**Task objective**
Go through the records below line by line, counting those that contain the word "none"; answer with the count only.

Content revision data
* * * * *
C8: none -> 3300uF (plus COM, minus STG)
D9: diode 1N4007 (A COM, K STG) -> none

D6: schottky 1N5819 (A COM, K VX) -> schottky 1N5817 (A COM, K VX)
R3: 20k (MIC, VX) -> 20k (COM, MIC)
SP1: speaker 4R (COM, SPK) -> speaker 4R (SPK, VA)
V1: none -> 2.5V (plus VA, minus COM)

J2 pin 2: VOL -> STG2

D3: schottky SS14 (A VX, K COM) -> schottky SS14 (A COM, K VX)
* * * * *
**Answer box**
3